■ **WHAT YOU ARE ASKED TO DO**
Return the full listing unchanged, excluding any images it contains.

■ **RECORDED INFORMATION**
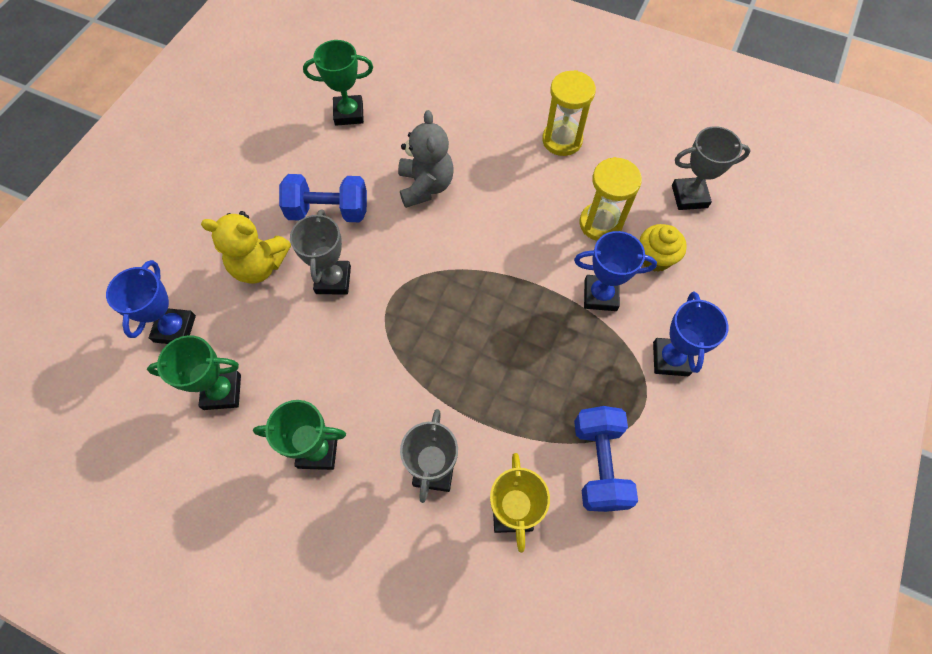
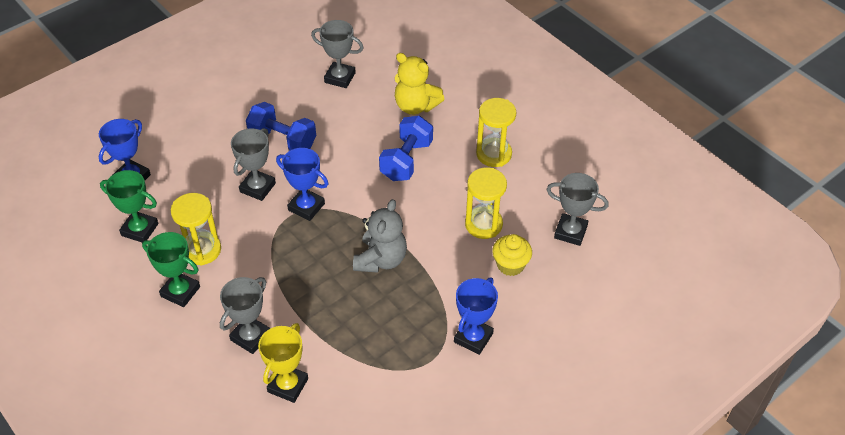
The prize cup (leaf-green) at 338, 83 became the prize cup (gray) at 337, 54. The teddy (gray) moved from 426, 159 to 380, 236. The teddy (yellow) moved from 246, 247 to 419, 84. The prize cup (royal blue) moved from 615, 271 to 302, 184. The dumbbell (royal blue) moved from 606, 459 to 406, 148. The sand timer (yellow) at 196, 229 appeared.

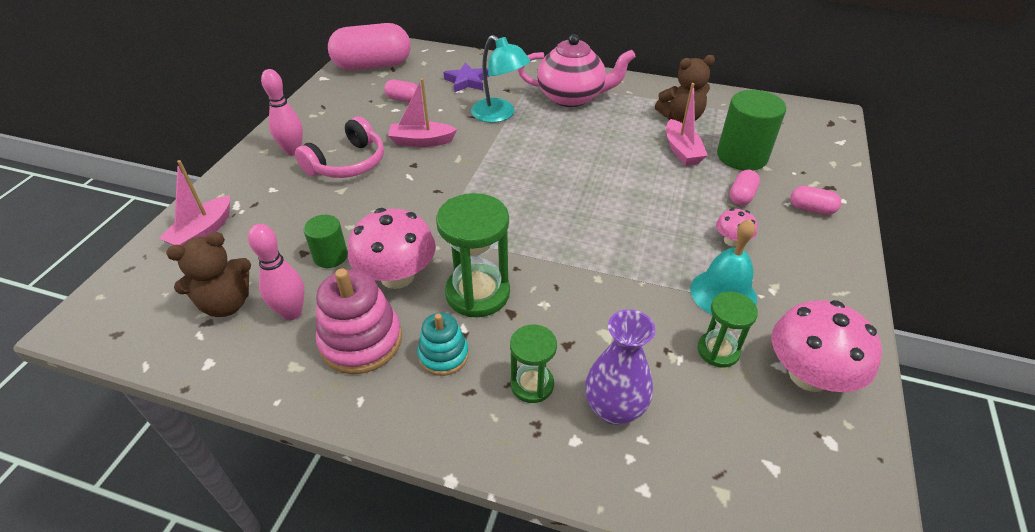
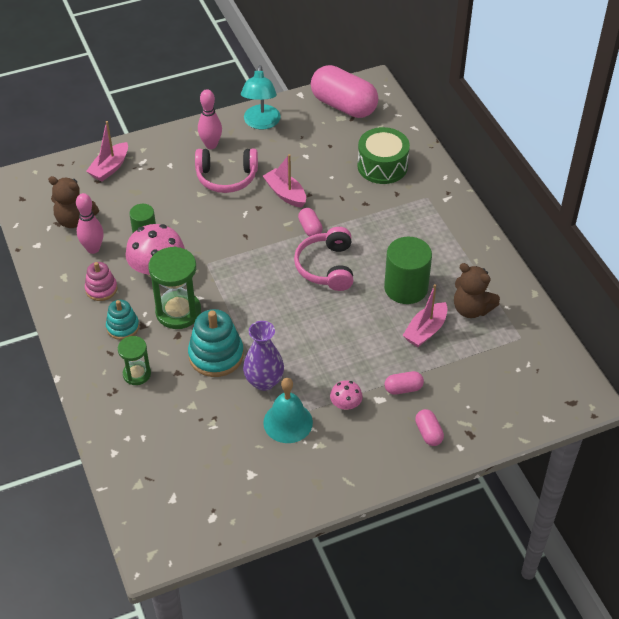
The tea pot (rose-pink) at 577, 70 disappeared. The lamp (aqua) moved from 500, 79 to 261, 97. The star (royal purple) at 466, 78 was replaced by the snare drum (leaf-green) at 383, 155. The pill (rose-pink) moved from 400, 91 to 310, 222. The cylinder shape (leaf-green) moved from 751, 130 to 408, 270. The sailboat (rose-pink) at 194, 203 turned 45 degrees counterclockwise. The stacking toy (rose-pink) at 359, 321 changed to 0.61 times the size. The sand timer (leaf-green) at 728, 329 disappeared. The mushroom (rose-pink) at 827, 346 disappeared. The tall vase (royal purple) moved from 620, 367 to 263, 356. The over-ear headphones (rose-pink) at 323, 259 appeared. The stacking toy (aqua) at 216, 343 appeared.

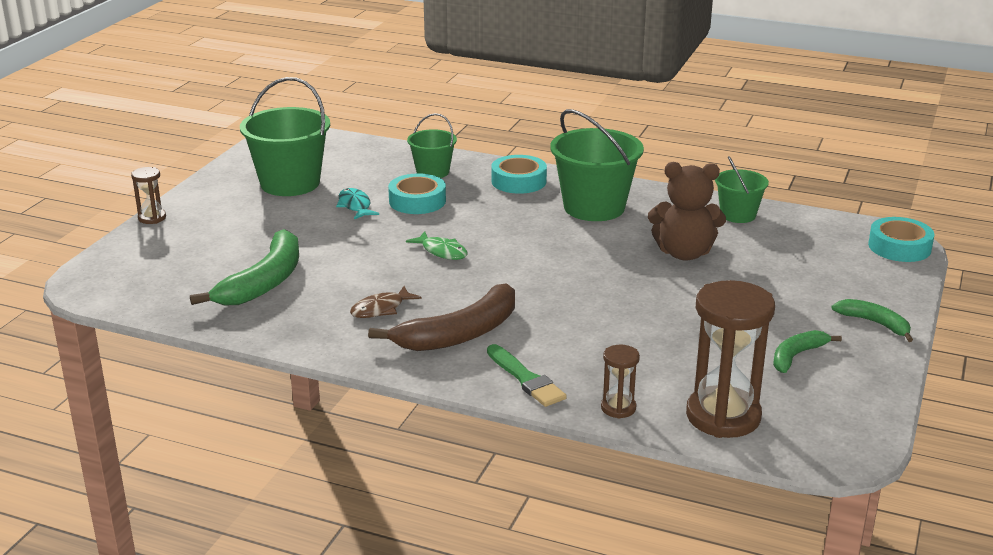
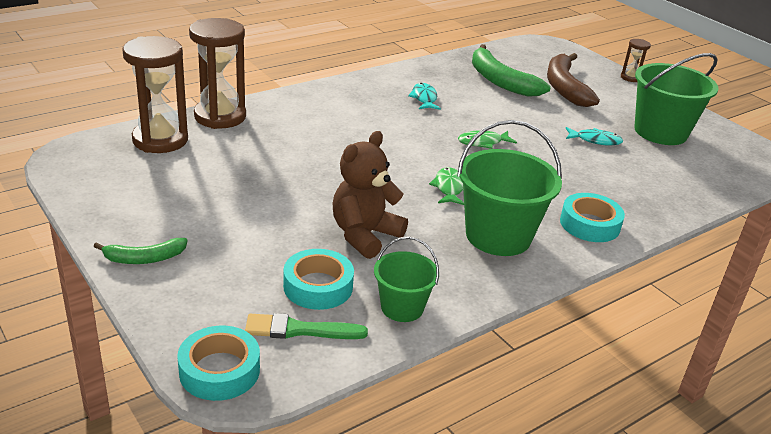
The pail (leaf-green) at 432, 145 disappeared. The tape (aqua) moved from 417, 193 to 318, 279. The banana (russet) moved from 441, 317 to 573, 80. The fish figure (russet) at 386, 302 became the fish figure (aqua) at 424, 96. The banana (leaf-green) at 807, 351 disappeared. The brush (leaf-green) moved from 527, 375 to 306, 326. The sand timer (russet) at 620, 382 changed to 2.09 times the size. The fish figure (leaf-green) at 446, 186 appeared.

■ **ANSWER SECTION**
The prize cup (leaf-green) at 338, 83 became the prize cup (gray) at 337, 54. The teddy (gray) moved from 426, 159 to 380, 236. The teddy (yellow) moved from 246, 247 to 419, 84. The prize cup (royal blue) moved from 615, 271 to 302, 184. The dumbbell (royal blue) moved from 606, 459 to 406, 148. The sand timer (yellow) at 196, 229 appeared.

The tea pot (rose-pink) at 577, 70 disappeared. The lamp (aqua) moved from 500, 79 to 261, 97. The star (royal purple) at 466, 78 was replaced by the snare drum (leaf-green) at 383, 155. The pill (rose-pink) moved from 400, 91 to 310, 222. The cylinder shape (leaf-green) moved from 751, 130 to 408, 270. The sailboat (rose-pink) at 194, 203 turned 45 degrees counterclockwise. The stacking toy (rose-pink) at 359, 321 changed to 0.61 times the size. The sand timer (leaf-green) at 728, 329 disappeared. The mushroom (rose-pink) at 827, 346 disappeared. The tall vase (royal purple) moved from 620, 367 to 263, 356. The over-ear headphones (rose-pink) at 323, 259 appeared. The stacking toy (aqua) at 216, 343 appeared.

The pail (leaf-green) at 432, 145 disappeared. The tape (aqua) moved from 417, 193 to 318, 279. The banana (russet) moved from 441, 317 to 573, 80. The fish figure (russet) at 386, 302 became the fish figure (aqua) at 424, 96. The banana (leaf-green) at 807, 351 disappeared. The brush (leaf-green) moved from 527, 375 to 306, 326. The sand timer (russet) at 620, 382 changed to 2.09 times the size. The fish figure (leaf-green) at 446, 186 appeared.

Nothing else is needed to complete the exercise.